==== The data

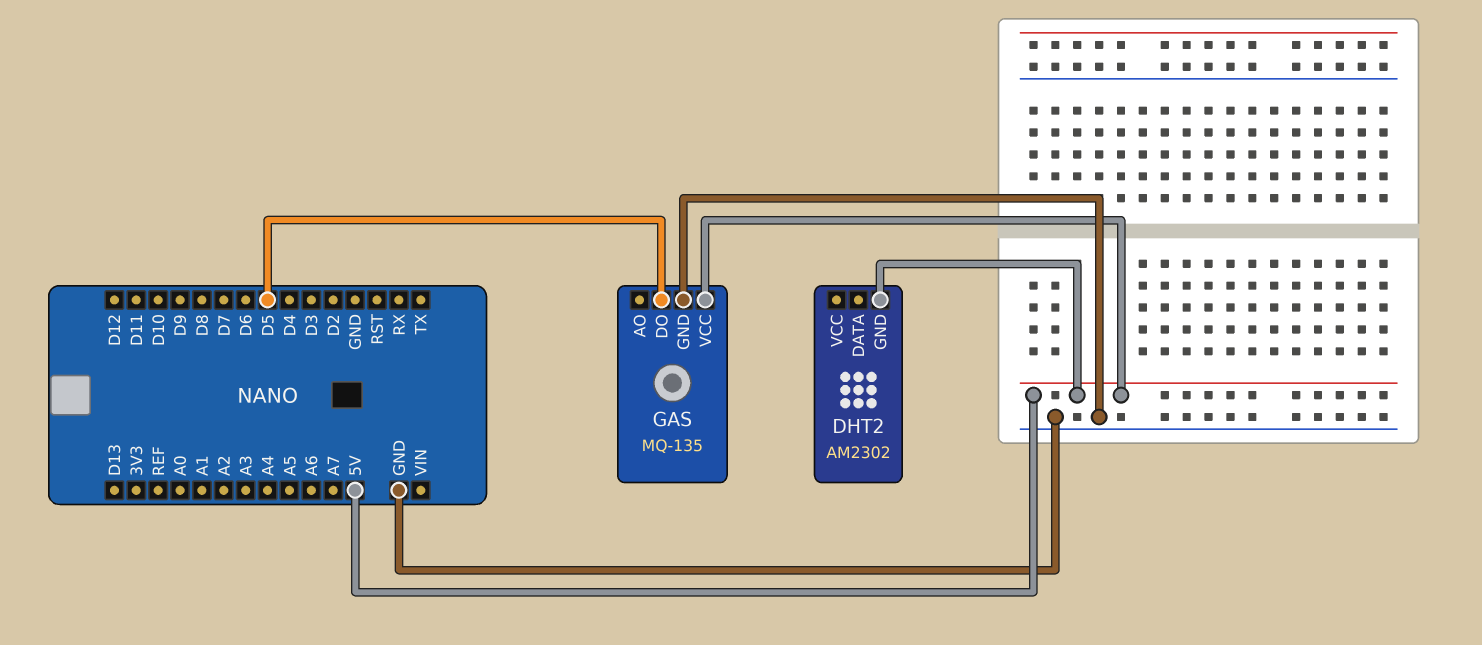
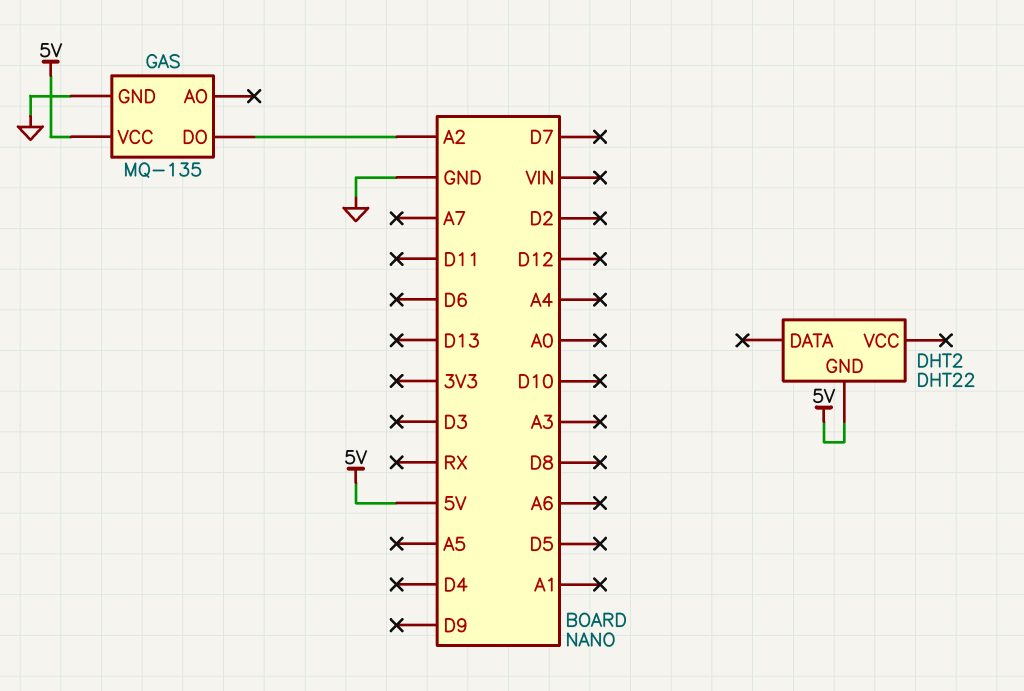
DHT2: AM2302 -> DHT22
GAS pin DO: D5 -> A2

========
==== The data

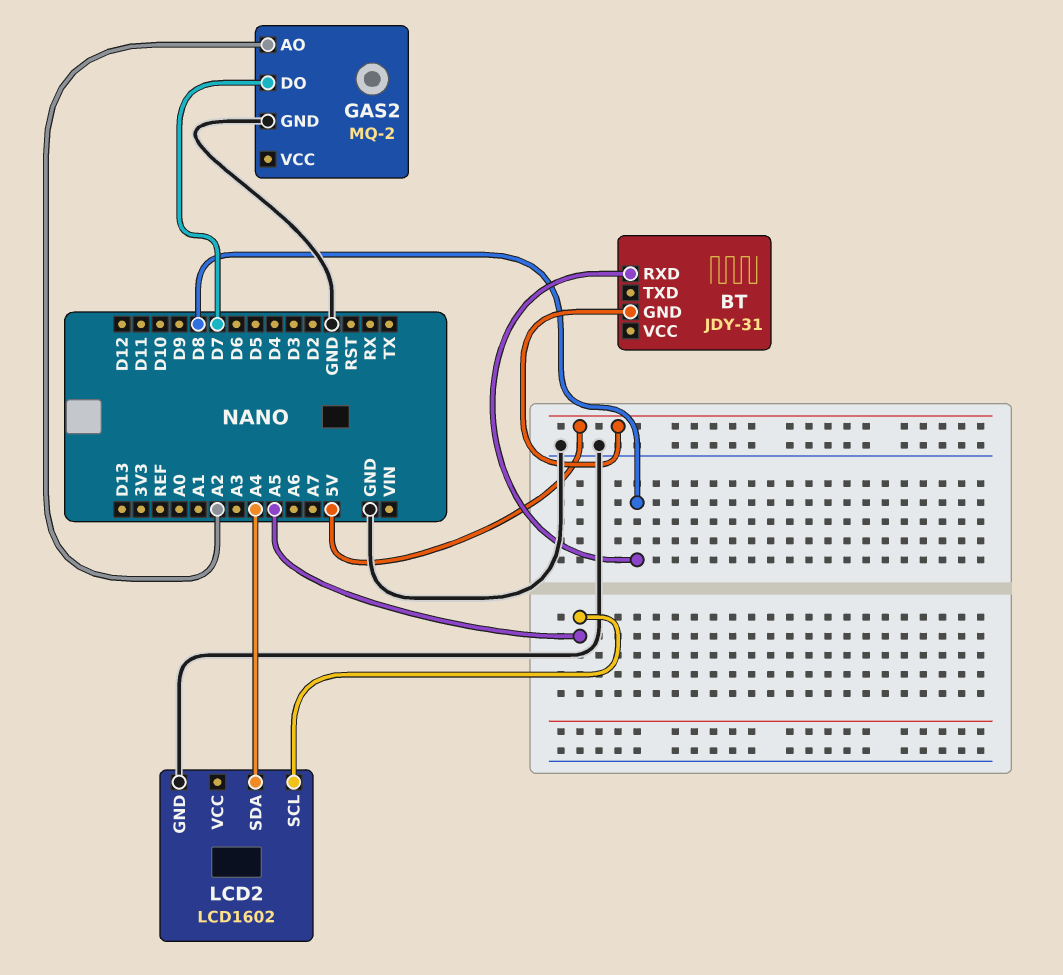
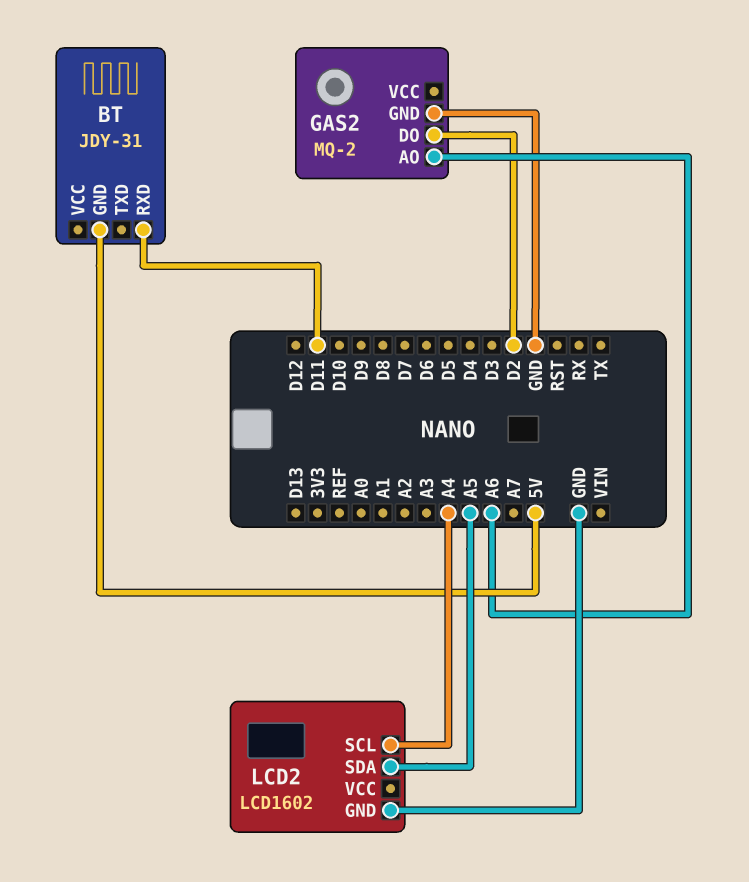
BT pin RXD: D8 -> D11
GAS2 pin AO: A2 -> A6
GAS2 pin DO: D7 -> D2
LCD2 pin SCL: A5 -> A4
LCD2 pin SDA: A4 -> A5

========

▶ _Work order_:
When you reach the line containing "BT pin RXD: D8 -> D11" in the data above, start copying exactly, and stop after the line containing "LCD2 pin SDA: A4 -> A5".

▶ _Solution for this problem_:
BT pin RXD: D8 -> D11
GAS2 pin AO: A2 -> A6
GAS2 pin DO: D7 -> D2
LCD2 pin SCL: A5 -> A4
LCD2 pin SDA: A4 -> A5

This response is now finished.